Of the lines in the data below, write out exactly those from the one holding "camera: 20 degrees right, 5 degrees up" through the one holding "(728, 508) = (558, 392): green", both included.

(Beginning of Information provided)

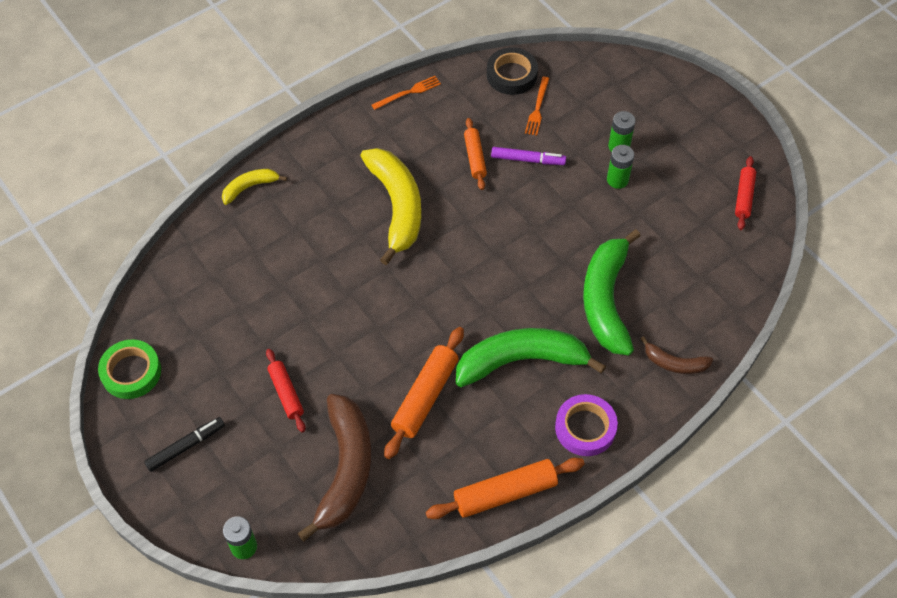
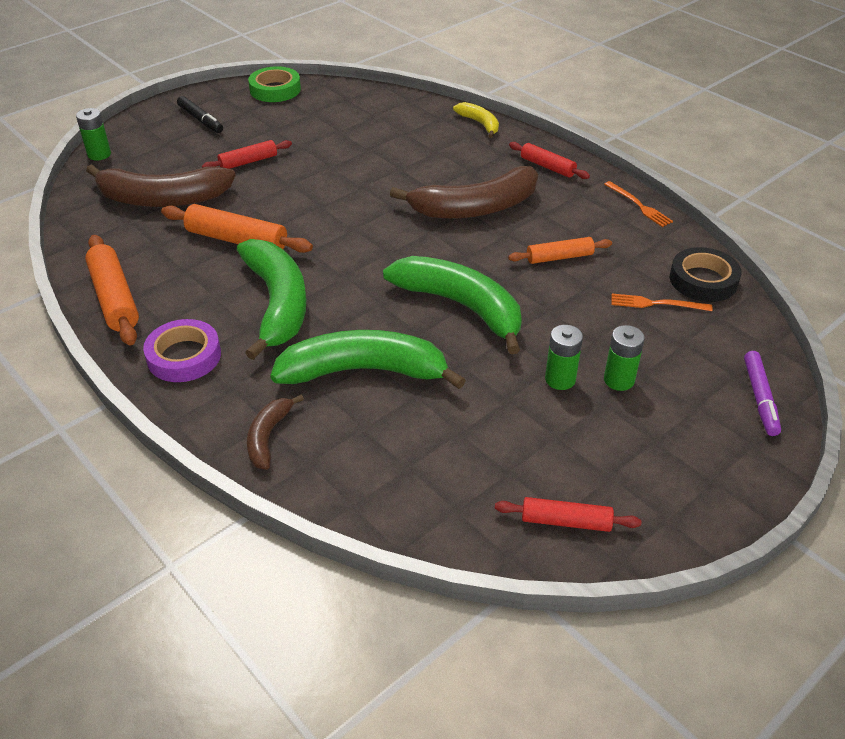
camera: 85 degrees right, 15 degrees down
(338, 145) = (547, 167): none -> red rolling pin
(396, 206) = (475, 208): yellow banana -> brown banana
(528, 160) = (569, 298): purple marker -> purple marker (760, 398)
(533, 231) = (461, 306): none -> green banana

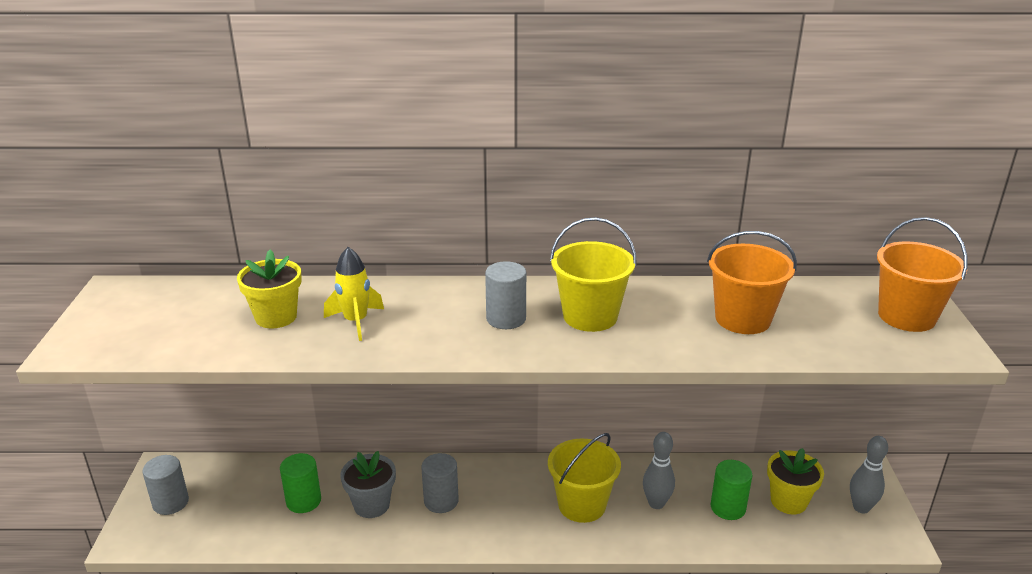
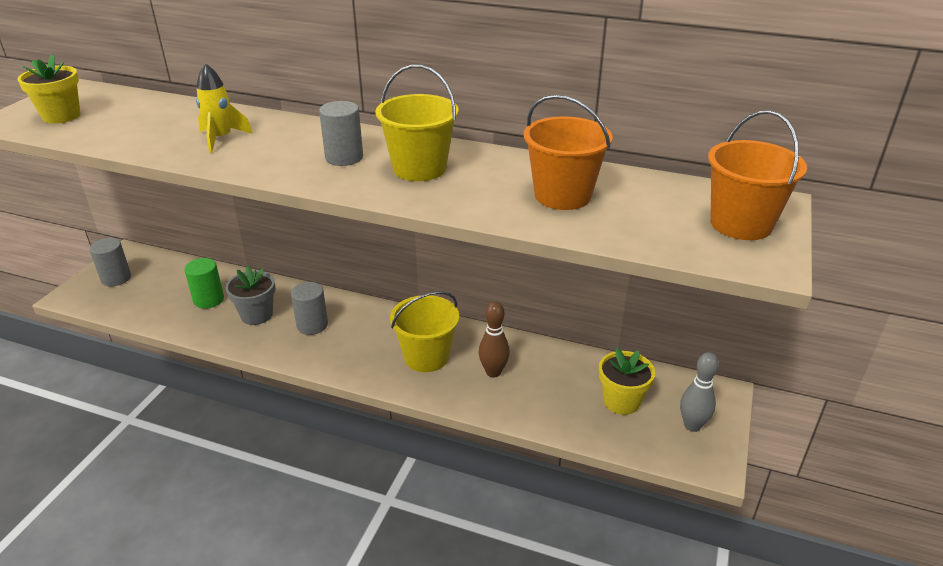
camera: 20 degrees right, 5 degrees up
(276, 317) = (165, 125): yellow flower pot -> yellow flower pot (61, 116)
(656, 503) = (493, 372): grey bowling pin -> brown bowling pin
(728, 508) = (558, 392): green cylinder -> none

(End of Information provided)
(Beginning of Information provided)

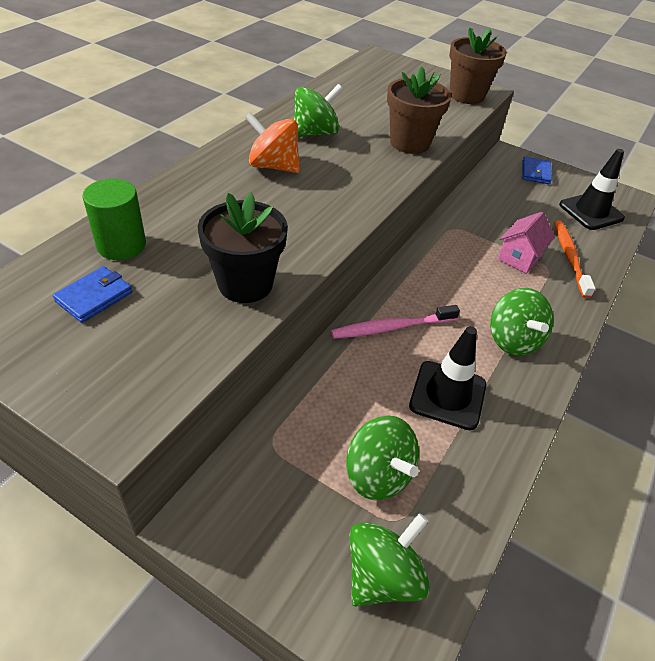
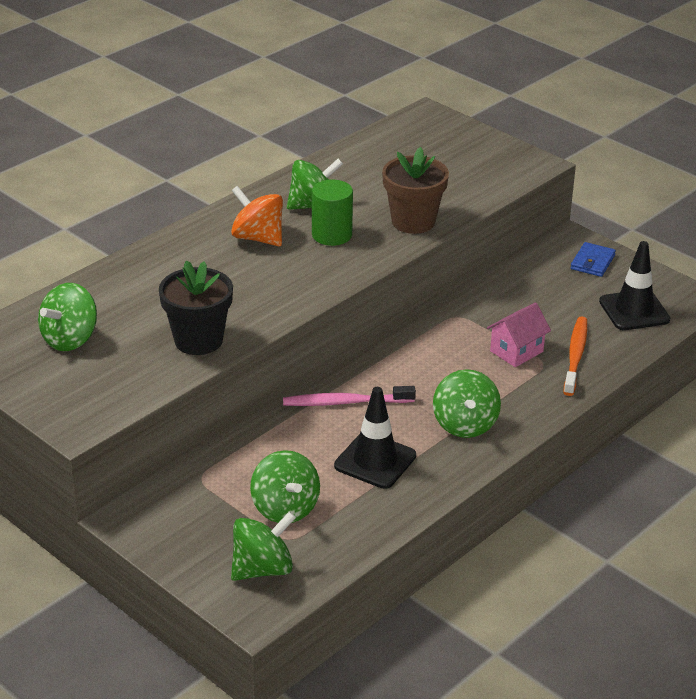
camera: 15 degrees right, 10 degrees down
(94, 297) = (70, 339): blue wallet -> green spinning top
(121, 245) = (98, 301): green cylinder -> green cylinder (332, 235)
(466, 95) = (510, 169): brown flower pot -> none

(End of Information provided)

Answer below ->
camera: 20 degrees right, 5 degrees up
(276, 317) = (165, 125): yellow flower pot -> yellow flower pot (61, 116)
(656, 503) = (493, 372): grey bowling pin -> brown bowling pin
(728, 508) = (558, 392): green cylinder -> none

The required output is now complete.